* _Assigned task_
Extract from the entries below, exactly as given, only the lines from the line containing "camera: 70 degrees left, 15 degrees up" to the line containing "- moved: cohete/verde", both lines included.
┌──
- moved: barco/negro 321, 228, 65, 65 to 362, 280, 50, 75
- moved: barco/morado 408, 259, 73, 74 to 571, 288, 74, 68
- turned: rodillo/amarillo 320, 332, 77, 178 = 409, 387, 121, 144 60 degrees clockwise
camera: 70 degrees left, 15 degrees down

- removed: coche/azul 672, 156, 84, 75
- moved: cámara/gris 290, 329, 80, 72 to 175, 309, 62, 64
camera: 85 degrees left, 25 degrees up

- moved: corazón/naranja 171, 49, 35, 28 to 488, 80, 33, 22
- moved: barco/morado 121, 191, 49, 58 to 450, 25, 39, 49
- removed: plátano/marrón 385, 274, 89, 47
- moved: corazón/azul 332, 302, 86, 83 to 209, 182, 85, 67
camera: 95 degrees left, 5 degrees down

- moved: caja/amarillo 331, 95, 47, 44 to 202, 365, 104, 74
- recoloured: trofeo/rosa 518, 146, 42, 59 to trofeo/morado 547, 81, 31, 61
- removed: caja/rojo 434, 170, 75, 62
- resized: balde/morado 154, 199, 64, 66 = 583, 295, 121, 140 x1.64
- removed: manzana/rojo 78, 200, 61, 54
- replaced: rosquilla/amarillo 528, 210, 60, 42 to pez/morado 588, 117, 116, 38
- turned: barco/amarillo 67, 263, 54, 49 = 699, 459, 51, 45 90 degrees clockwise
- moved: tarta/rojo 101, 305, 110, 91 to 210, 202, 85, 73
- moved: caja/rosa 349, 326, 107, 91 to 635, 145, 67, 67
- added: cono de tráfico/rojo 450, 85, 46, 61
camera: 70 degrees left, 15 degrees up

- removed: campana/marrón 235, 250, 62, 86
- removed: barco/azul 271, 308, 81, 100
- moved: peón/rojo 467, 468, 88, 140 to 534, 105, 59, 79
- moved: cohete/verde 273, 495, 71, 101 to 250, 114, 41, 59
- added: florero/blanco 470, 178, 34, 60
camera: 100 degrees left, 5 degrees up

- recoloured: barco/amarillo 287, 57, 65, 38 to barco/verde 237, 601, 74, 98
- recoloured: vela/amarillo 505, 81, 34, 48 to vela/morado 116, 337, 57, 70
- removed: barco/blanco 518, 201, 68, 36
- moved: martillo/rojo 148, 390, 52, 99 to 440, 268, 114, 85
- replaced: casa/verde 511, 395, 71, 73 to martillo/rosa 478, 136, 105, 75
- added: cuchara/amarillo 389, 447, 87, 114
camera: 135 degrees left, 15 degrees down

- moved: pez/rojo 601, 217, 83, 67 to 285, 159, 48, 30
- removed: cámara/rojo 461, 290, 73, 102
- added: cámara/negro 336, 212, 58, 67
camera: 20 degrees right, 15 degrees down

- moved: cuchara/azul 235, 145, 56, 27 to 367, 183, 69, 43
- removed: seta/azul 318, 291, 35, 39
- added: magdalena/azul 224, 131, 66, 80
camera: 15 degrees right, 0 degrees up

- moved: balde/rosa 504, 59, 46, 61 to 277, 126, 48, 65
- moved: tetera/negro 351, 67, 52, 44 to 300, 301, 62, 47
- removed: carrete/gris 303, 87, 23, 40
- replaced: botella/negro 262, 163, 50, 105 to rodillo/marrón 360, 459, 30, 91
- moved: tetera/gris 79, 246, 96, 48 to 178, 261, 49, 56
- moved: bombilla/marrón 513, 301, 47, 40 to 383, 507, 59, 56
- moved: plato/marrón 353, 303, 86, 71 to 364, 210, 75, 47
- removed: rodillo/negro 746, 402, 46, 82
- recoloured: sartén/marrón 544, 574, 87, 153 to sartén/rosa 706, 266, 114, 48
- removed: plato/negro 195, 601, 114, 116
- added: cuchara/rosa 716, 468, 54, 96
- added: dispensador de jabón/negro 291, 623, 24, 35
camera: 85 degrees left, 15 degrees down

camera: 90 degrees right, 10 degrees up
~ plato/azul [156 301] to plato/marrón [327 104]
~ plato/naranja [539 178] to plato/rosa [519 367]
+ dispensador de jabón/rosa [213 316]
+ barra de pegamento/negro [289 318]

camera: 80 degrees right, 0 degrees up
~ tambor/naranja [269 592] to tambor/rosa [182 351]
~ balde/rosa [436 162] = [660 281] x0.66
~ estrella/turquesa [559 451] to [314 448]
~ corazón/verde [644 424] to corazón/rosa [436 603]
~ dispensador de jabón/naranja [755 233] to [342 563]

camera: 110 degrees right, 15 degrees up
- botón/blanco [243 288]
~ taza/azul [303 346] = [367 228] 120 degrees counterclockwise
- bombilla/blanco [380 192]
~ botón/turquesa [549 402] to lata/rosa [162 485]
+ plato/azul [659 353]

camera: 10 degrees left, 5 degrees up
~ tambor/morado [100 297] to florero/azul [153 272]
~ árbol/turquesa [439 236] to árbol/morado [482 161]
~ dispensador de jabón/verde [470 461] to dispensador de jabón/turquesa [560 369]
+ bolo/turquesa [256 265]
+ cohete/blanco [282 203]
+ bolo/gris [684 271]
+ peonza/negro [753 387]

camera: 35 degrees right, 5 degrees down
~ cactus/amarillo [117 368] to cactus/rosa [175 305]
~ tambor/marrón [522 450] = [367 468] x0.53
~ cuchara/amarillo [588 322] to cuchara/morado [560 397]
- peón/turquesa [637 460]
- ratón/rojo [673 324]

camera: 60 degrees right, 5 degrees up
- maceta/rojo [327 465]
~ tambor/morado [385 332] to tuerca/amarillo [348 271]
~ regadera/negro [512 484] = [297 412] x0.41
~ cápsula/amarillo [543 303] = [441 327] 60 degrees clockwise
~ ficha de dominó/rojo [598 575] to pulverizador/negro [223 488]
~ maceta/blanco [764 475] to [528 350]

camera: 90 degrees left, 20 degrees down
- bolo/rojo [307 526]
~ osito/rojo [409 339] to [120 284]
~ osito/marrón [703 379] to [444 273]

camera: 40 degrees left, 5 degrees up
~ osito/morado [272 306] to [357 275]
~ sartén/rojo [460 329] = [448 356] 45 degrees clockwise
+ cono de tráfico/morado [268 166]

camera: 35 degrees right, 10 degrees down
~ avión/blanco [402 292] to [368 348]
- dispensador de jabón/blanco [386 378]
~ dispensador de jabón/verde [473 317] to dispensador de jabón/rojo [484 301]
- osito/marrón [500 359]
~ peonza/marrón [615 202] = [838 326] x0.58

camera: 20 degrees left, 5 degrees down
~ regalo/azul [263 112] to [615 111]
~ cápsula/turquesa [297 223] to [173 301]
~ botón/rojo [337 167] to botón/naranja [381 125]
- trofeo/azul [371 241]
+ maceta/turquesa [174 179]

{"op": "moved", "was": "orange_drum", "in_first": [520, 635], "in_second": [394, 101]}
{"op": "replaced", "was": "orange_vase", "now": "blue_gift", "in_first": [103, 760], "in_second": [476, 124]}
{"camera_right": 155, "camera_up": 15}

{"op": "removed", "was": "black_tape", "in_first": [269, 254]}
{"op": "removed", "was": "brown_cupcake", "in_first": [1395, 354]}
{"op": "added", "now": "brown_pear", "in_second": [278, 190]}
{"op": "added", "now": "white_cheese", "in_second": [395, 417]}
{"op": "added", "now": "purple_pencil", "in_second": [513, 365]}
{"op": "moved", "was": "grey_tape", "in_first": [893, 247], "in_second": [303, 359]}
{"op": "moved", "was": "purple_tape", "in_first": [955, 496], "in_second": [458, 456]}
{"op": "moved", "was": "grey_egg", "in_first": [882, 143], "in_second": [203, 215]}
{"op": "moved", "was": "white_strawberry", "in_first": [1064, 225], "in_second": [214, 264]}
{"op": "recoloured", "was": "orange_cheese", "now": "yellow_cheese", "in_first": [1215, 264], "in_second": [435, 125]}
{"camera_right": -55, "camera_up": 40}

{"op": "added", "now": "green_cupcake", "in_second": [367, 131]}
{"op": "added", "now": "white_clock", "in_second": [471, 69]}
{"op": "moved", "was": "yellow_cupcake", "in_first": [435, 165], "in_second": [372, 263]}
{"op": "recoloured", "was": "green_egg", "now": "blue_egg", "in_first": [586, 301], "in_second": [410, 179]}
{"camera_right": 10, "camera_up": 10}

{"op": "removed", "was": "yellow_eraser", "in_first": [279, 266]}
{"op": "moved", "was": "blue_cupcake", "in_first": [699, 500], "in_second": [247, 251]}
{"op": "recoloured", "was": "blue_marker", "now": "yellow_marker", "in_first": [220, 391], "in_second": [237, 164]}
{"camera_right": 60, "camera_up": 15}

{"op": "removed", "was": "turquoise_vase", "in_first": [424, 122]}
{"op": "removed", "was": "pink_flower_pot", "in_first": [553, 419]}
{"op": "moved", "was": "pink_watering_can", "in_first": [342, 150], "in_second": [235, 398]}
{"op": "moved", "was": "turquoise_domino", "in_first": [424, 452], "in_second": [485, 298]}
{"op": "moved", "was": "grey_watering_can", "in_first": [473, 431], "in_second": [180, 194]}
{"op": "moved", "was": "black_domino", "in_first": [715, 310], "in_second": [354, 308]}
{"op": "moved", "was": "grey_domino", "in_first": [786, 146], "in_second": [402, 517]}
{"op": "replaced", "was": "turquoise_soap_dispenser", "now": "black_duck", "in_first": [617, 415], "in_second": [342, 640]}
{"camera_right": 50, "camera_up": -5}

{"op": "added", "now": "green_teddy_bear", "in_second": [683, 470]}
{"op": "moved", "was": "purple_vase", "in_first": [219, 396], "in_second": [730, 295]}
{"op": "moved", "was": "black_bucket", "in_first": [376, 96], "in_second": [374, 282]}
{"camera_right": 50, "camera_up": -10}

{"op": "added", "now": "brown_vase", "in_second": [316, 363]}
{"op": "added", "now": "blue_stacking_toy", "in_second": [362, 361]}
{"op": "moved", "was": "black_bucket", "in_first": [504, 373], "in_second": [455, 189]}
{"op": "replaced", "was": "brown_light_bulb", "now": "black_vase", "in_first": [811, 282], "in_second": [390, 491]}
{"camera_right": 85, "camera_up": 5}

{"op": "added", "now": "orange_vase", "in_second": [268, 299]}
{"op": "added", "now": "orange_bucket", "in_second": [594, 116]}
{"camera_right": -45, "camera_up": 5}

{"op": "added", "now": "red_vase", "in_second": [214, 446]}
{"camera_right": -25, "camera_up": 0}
└──
* _Written reply_
camera: 70 degrees left, 15 degrees up

- removed: campana/marrón 235, 250, 62, 86
- removed: barco/azul 271, 308, 81, 100
- moved: peón/rojo 467, 468, 88, 140 to 534, 105, 59, 79
- moved: cohete/verde 273, 495, 71, 101 to 250, 114, 41, 59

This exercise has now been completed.